▸ **What to do**
Each line below has to be set down again exactly.

##### Records to process

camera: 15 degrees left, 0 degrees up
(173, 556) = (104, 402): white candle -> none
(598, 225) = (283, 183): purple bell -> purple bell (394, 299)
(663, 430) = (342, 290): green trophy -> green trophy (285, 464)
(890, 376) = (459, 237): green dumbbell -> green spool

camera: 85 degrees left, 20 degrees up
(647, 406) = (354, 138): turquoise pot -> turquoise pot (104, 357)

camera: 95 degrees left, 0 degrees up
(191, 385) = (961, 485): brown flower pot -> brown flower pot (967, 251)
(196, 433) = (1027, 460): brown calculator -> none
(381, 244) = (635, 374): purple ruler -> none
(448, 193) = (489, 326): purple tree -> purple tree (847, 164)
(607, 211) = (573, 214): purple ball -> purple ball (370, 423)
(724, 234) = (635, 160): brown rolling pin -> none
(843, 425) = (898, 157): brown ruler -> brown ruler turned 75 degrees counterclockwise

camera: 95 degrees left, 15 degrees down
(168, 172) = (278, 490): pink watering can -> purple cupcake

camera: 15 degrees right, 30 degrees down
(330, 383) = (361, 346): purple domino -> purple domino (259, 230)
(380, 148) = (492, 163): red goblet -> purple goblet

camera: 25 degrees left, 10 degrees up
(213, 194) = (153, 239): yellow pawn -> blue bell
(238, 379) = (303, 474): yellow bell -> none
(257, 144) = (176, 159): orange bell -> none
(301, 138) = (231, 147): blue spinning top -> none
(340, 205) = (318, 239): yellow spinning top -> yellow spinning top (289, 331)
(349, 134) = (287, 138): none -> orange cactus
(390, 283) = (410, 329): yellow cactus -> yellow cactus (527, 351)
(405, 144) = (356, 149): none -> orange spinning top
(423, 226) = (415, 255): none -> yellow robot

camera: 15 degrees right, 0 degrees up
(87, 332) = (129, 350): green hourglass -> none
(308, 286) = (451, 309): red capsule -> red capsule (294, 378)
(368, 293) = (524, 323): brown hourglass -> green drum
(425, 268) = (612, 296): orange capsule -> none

##########

▸ **Output for this task**
camera: 15 degrees left, 0 degrees up
(173, 556) = (104, 402): white candle -> none
(598, 225) = (283, 183): purple bell -> purple bell (394, 299)
(663, 430) = (342, 290): green trophy -> green trophy (285, 464)
(890, 376) = (459, 237): green dumbbell -> green spool

camera: 85 degrees left, 20 degrees up
(647, 406) = (354, 138): turquoise pot -> turquoise pot (104, 357)

camera: 95 degrees left, 0 degrees up
(191, 385) = (961, 485): brown flower pot -> brown flower pot (967, 251)
(196, 433) = (1027, 460): brown calculator -> none
(381, 244) = (635, 374): purple ruler -> none
(448, 193) = (489, 326): purple tree -> purple tree (847, 164)
(607, 211) = (573, 214): purple ball -> purple ball (370, 423)
(724, 234) = (635, 160): brown rolling pin -> none
(843, 425) = (898, 157): brown ruler -> brown ruler turned 75 degrees counterclockwise

camera: 95 degrees left, 15 degrees down
(168, 172) = (278, 490): pink watering can -> purple cupcake

camera: 15 degrees right, 30 degrees down
(330, 383) = (361, 346): purple domino -> purple domino (259, 230)
(380, 148) = (492, 163): red goblet -> purple goblet

camera: 25 degrees left, 10 degrees up
(213, 194) = (153, 239): yellow pawn -> blue bell
(238, 379) = (303, 474): yellow bell -> none
(257, 144) = (176, 159): orange bell -> none
(301, 138) = (231, 147): blue spinning top -> none
(340, 205) = (318, 239): yellow spinning top -> yellow spinning top (289, 331)
(349, 134) = (287, 138): none -> orange cactus
(390, 283) = (410, 329): yellow cactus -> yellow cactus (527, 351)
(405, 144) = (356, 149): none -> orange spinning top
(423, 226) = (415, 255): none -> yellow robot

camera: 15 degrees right, 0 degrees up
(87, 332) = (129, 350): green hourglass -> none
(308, 286) = (451, 309): red capsule -> red capsule (294, 378)
(368, 293) = (524, 323): brown hourglass -> green drum
(425, 268) = (612, 296): orange capsule -> none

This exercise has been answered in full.